Your instructions ::
Render the rows below as a JSON list of strings with one string for each line. Leave out blank lines.

::: Data to use

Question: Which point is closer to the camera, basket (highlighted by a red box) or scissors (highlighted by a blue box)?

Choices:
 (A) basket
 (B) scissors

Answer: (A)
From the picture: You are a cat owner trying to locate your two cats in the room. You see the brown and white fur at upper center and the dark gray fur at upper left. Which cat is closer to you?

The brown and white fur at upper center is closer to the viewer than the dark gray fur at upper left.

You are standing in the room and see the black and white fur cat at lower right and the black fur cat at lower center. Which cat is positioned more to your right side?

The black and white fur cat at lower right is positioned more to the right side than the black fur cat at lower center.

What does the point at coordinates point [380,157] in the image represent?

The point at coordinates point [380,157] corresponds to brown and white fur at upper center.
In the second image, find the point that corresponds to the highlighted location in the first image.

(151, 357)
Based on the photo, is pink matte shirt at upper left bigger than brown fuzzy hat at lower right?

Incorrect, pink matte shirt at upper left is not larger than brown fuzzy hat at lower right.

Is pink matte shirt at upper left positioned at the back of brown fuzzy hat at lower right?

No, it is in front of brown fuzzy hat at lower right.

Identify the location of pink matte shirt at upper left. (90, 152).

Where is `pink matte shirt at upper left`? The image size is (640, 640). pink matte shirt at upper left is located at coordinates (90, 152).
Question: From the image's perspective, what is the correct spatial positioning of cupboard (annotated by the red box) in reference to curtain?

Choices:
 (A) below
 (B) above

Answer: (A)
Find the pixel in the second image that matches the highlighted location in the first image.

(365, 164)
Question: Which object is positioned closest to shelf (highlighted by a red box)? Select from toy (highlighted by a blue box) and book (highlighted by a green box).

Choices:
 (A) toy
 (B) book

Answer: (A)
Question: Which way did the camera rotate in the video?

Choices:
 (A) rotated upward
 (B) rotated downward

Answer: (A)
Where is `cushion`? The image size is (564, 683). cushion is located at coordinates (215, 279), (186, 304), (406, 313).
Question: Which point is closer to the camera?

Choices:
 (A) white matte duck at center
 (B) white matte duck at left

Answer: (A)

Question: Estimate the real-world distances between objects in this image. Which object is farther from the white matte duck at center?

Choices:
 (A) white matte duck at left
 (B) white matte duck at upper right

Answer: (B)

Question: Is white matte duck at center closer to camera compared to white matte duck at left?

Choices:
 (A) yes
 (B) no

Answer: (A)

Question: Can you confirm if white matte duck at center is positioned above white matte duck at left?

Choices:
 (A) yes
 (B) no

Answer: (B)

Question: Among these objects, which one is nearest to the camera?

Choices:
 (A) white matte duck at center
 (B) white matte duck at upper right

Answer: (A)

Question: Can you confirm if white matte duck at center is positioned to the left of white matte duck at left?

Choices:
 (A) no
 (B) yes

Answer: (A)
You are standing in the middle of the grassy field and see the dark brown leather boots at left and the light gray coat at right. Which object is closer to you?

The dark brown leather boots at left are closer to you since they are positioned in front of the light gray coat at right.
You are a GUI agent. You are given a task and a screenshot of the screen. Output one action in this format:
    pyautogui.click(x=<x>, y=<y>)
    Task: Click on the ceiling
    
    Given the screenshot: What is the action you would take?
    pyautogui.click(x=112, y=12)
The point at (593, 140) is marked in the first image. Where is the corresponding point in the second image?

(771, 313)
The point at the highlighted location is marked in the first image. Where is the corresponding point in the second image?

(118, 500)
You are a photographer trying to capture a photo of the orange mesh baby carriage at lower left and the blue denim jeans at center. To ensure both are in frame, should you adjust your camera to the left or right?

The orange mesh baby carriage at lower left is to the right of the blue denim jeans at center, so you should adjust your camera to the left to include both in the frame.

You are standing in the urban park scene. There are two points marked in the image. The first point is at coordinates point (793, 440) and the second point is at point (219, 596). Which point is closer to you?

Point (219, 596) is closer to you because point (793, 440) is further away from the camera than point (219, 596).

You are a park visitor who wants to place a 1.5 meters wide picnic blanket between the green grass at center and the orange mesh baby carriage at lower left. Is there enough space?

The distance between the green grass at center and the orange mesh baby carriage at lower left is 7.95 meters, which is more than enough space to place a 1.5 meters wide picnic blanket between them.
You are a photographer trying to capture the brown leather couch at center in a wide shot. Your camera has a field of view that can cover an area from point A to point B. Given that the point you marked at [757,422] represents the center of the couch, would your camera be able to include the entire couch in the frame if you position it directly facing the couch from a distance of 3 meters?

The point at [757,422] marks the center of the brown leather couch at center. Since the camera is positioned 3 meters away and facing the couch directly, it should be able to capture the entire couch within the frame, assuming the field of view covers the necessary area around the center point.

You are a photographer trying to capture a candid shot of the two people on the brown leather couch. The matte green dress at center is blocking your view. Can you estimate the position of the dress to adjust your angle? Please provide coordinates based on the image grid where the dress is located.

::::::

Answer for the task ::
[
  "Question: Which point is closer to the camera, basket (highlighted by a red box) or scissors (highlighted by a blue box)?",
  "Choices:",
  " (A) basket",
  " (B) scissors",
  "Answer: (A)",
  "From the picture: You are a cat owner trying to locate your two cats in the room. You see the brown and white fur at upper center and the dark gray fur at upper left. Which cat is closer to you?",
  "The brown and white fur at upper center is closer to the viewer than the dark gray fur at upper left.",
  "You are standing in the room and see the black and white fur cat at lower right and the black fur cat at lower center. Which cat is positioned more to your right side?",
  "The black and white fur cat at lower right is positioned more to the right side than the black fur cat at lower center.",
  "What does the point at coordinates point [380,157] in the image represent?",
  "The point at coordinates point [380,157] corresponds to brown and white fur at upper center.",
  "In the second image, find the point that corresponds to the highlighted location in the first image.",
  "(151, 357)",
  "Based on the photo, is pink matte shirt at upper left bigger than brown fuzzy hat at lower right?",
  "Incorrect, pink matte shirt at upper left is not larger than brown fuzzy hat at lower right.",
  "Is pink matte shirt at upper left positioned at the back of brown fuzzy hat at lower right?",
  "No, it is in front of brown fuzzy hat at lower right.",
  "Identify the location of pink matte shirt at upper left. (90, 152).",
  "Where is `pink matte shirt at upper left`? The image size is (640, 640). pink matte shirt at upper left is located at coordinates (90, 152).",
  "Question: From the image's perspective, what is the correct spatial positioning of cupboard (annotated by the red box) in reference to curtain?",
  "Choices:",
  " (A) below",
  " (B) above",
  "Answer: (A)",
  "Find the pixel in the second image that matches the highlighted location in the first image.",
  "(365, 164)",
  "Question: Which object is positioned closest to shelf (highlighted by a red box)? Select from toy (highlighted by a blue box) and book (highlighted by a green box).",
  "Choices:",
  " (A) toy",
  " (B) book",
  "Answer: (A)",
  "Question: Which way did the camera rotate in the video?",
  "Choices:",
  " (A) rotated upward",
  " (B) rotated downward",
  "Answer: (A)",
  "Where is `cushion`? The image size is (564, 683). cushion is located at coordinates (215, 279), (186, 304), (406, 313).",
  "Question: Which point is closer to the camera?",
  "Choices:",
  " (A) white matte duck at center",
  " (B) white matte duck at left",
  "Answer: (A)",
  "Question: Estimate the real-world distances between objects in this image. Which object is farther from the white matte duck at center?",
  "Choices:",
  " (A) white matte duck at left",
  " (B) white matte duck at upper right",
  "Answer: (B)",
  "Question: Is white matte duck at center closer to camera compared to white matte duck at left?",
  "Choices:",
  " (A) yes",
  " (B) no",
  "Answer: (A)",
  "Question: Can you confirm if white matte duck at center is positioned above white matte duck at left?",
  "Choices:",
  " (A) yes",
  " (B) no",
  "Answer: (B)",
  "Question: Among these objects, which one is nearest to the camera?",
  "Choices:",
  " (A) white matte duck at center",
  " (B) white matte duck at upper right",
  "Answer: (A)",
  "Question: Can you confirm if white matte duck at center is positioned to the left of white matte duck at left?",
  "Choices:",
  " (A) no",
  " (B) yes",
  "Answer: (A)",
  "You are standing in the middle of the grassy field and see the dark brown leather boots at left and the light gray coat at right. Which object is closer to you?",
  "The dark brown leather boots at left are closer to you since they are positioned in front of the light gray coat at right.",
  "You are a GUI agent. You are given a task and a screenshot of the screen. Output one action in this format:",
  "    pyautogui.click(x=<x>, y=<y>)",
  "    Task: Click on the ceiling",
  "    Given the screenshot: What is the action you would take?",
  "    pyautogui.click(x=112, y=12)",
  "The point at (593, 140) is marked in the first image. Where is the corresponding point in the second image?",
  "(771, 313)",
  "The point at the highlighted location is marked in the first image. Where is the corresponding point in the second image?",
  "(118, 500)",
  "You are a photographer trying to capture a photo of the orange mesh baby carriage at lower left and the blue denim jeans at center. To ensure both are in frame, should you adjust your camera to the left or right?",
  "The orange mesh baby carriage at lower left is to the right of the blue denim jeans at center, so you should adjust your camera to the left to include both in the frame.",
  "You are standing in the urban park scene. There are two points marked in the image. The first point is at coordinates point (793, 440) and the second point is at point (219, 596). Which point is closer to you?",
  "Point (219, 596) is closer to you because point (793, 440) is further away from the camera than point (219, 596).",
  "You are a park visitor who wants to place a 1.5 meters wide picnic blanket between the green grass at center and the orange mesh baby carriage at lower left. Is there enough space?",
  "The distance between the green grass at center and the orange mesh baby carriage at lower left is 7.95 meters, which is more than enough space to place a 1.5 meters wide picnic blanket between them.",
  "You are a photographer trying to capture the brown leather couch at center in a wide shot. Your camera has a field of view that can cover an area from point A to point B. Given that the point you marked at [757,422] represents the center of the couch, would your camera be able to include the entire couch in the frame if you position it directly facing the couch from a distance of 3 meters?",
  "The point at [757,422] marks the center of the brown leather couch at center. Since the camera is positioned 3 meters away and facing the couch directly, it should be able to capture the entire couch within the frame, assuming the field of view covers the necessary area around the center point.",
  "You are a photographer trying to capture a candid shot of the two people on the brown leather couch. The matte green dress at center is blocking your view. Can you estimate the position of the dress to adjust your angle? Please provide coordinates based on the image grid where the dress is located."
]